- [Given entries]:
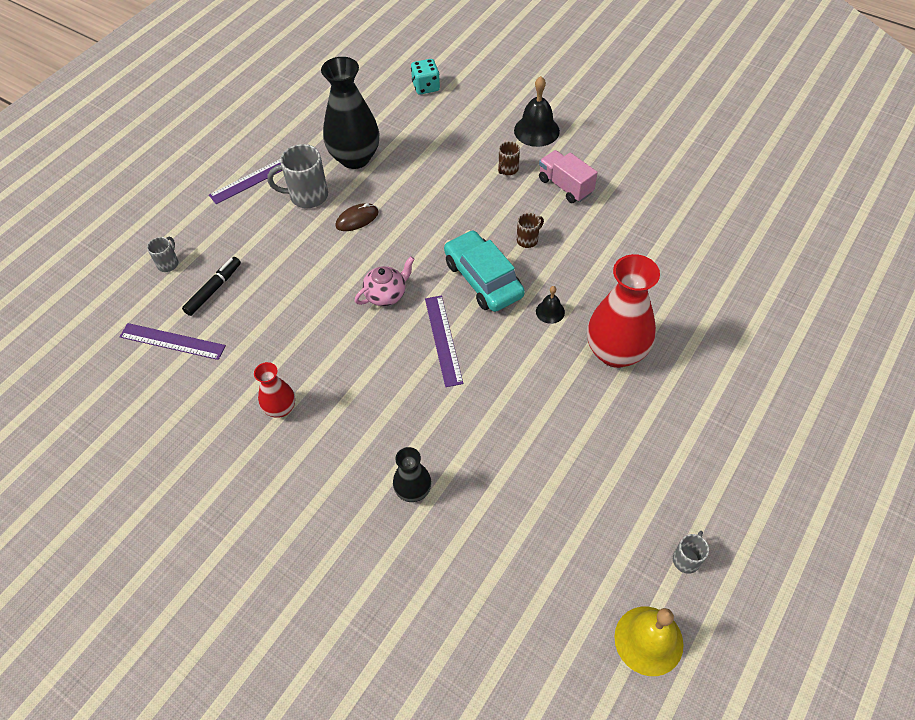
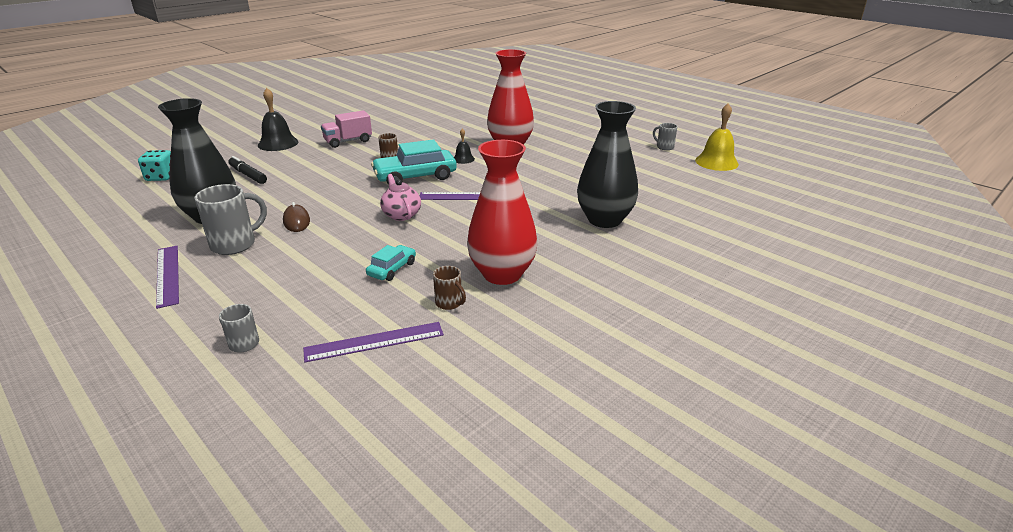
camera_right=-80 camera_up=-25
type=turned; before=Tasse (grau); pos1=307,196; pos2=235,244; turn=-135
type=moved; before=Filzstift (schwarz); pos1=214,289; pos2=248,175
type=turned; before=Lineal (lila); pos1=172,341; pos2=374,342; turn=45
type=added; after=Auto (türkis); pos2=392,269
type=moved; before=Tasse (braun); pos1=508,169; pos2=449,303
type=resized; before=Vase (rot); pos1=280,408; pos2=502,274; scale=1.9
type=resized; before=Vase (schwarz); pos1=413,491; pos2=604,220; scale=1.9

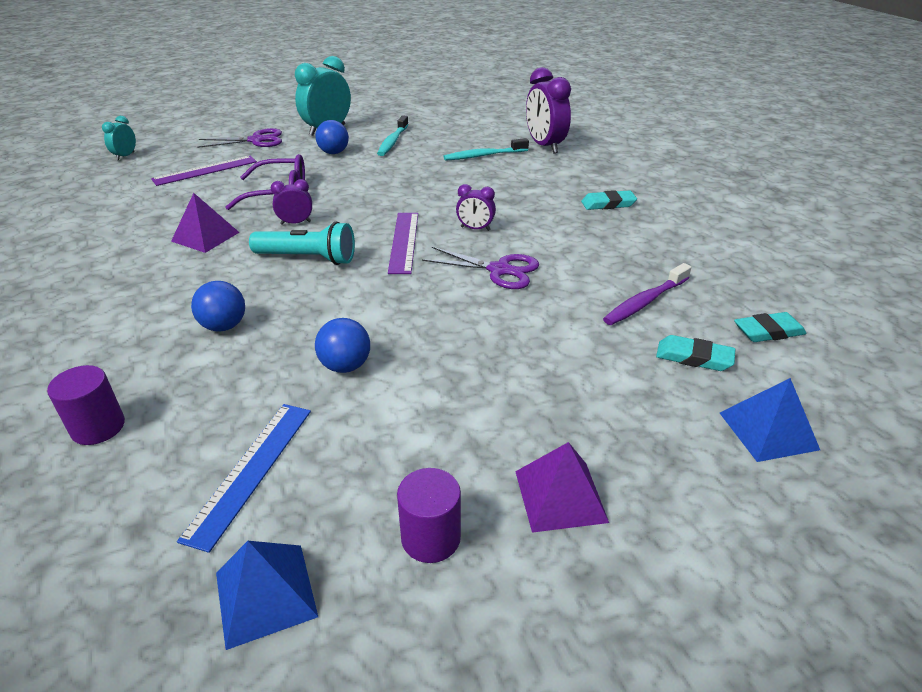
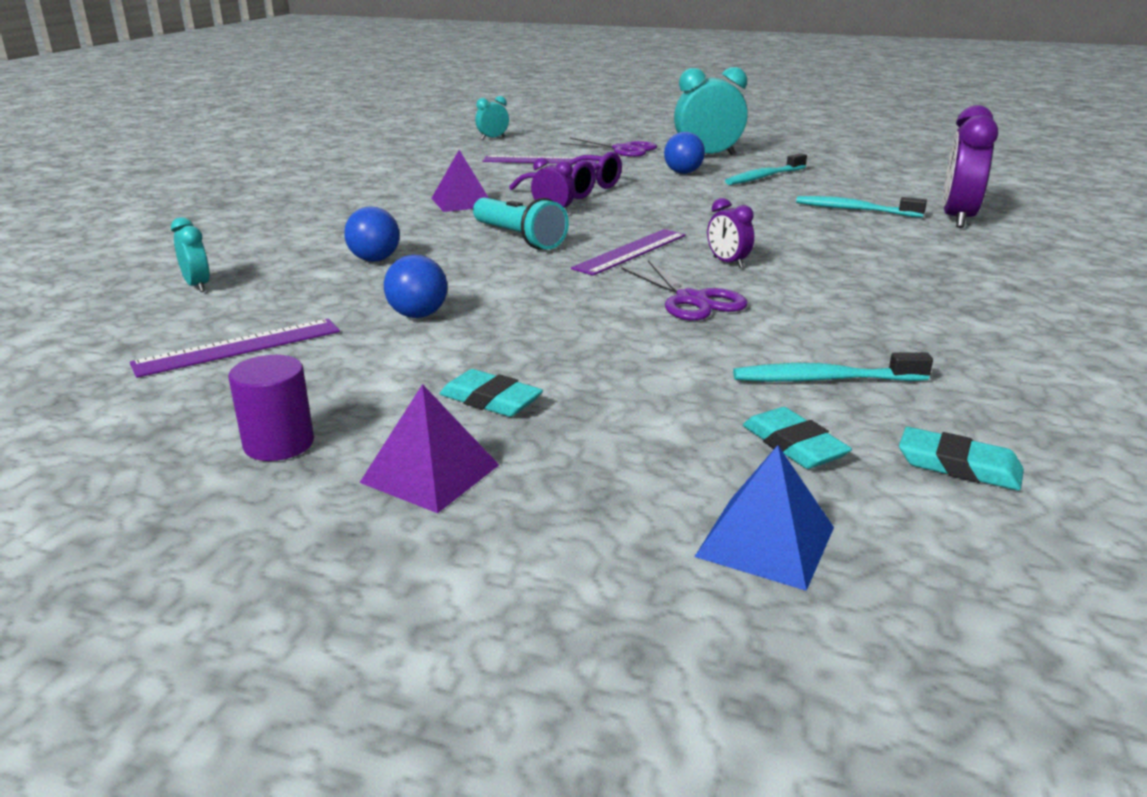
camera_right=40 camera_up=-10
type=recoloured; before=Lineal (blau); after=Lineal (lila); pos1=251,470; pos2=239,347
type=replaced; before=Vollzylinder (lila); after=Wecker (türkis); pos1=98,427; pos2=197,286
type=moved; before=Radiergummi (türkis); pos1=608,204; pos2=491,400
type=recoloured; before=Zahnbürste (lila); after=Zahnbürste (türkis); pos1=644,302; pos2=824,379
type=removed; before=Pyramide (blau); pos1=265,594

- [What the task asks]: Write out exactly and only the lines that run from the start of the data above through the line containing "type=moved; before=Tasse (braun);", leaving the pictures out.

- [Completed exercise]:
camera_right=-80 camera_up=-25
type=turned; before=Tasse (grau); pos1=307,196; pos2=235,244; turn=-135
type=moved; before=Filzstift (schwarz); pos1=214,289; pos2=248,175
type=turned; before=Lineal (lila); pos1=172,341; pos2=374,342; turn=45
type=added; after=Auto (türkis); pos2=392,269
type=moved; before=Tasse (braun); pos1=508,169; pos2=449,303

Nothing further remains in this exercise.